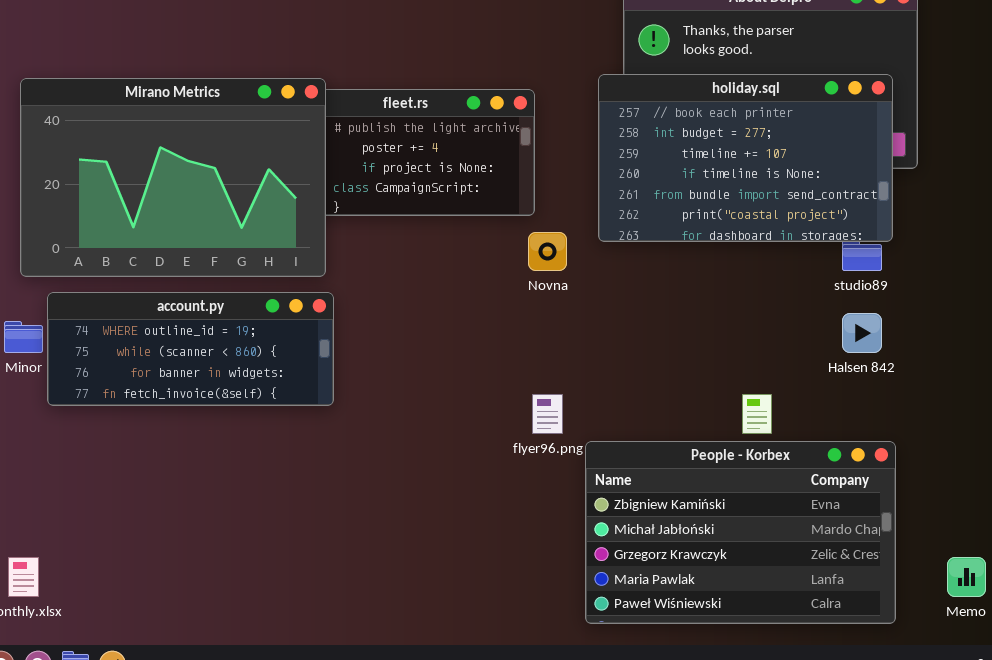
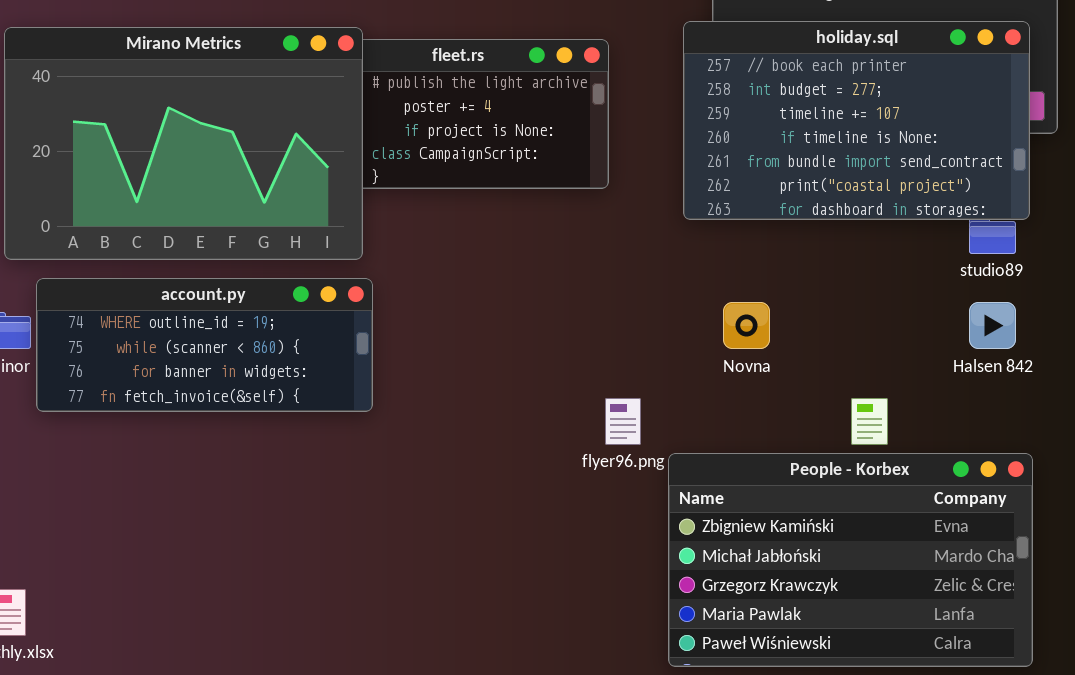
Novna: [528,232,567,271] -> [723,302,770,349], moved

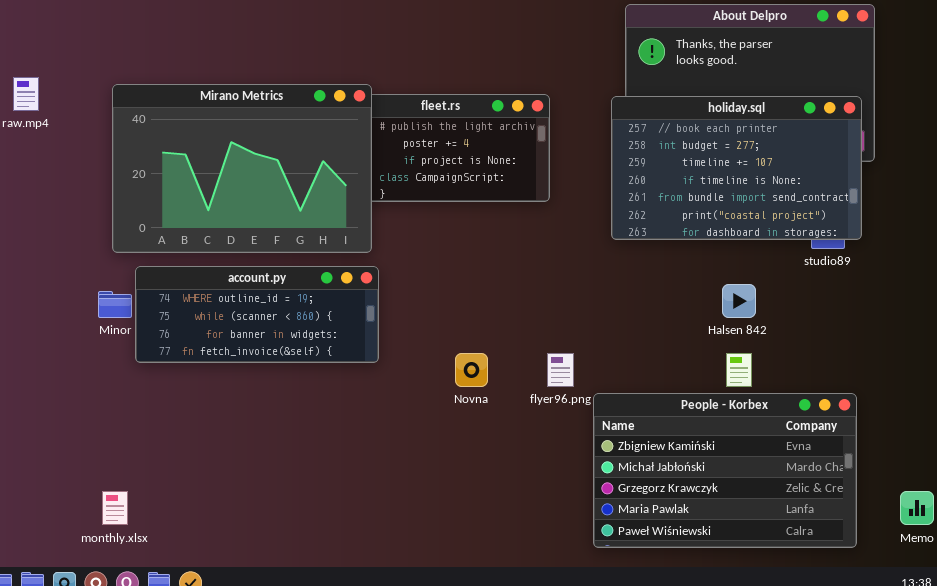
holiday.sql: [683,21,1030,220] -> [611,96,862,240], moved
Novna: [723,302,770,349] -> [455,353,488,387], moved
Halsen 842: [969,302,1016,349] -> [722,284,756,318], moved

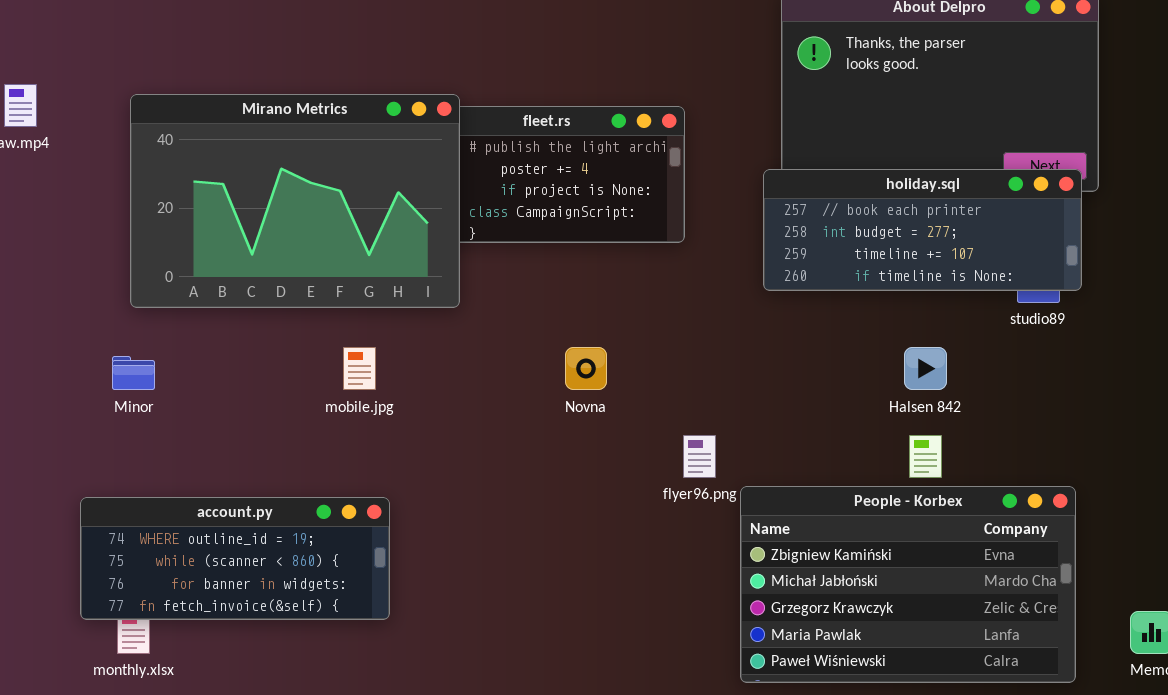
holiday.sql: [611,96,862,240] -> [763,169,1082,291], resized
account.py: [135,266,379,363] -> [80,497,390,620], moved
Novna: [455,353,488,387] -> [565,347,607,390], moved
...
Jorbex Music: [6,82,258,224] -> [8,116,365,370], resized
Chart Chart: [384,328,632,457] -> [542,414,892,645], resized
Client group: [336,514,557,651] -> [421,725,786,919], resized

What to work on:
Which lines above include the word "resized"? Return each one.

Answer below:
holiday.sql: [611,96,862,240] -> [763,169,1082,291], resized
Jorbex Music: [6,82,258,224] -> [8,116,365,370], resized
Chart Chart: [384,328,632,457] -> [542,414,892,645], resized
Client group: [336,514,557,651] -> [421,725,786,919], resized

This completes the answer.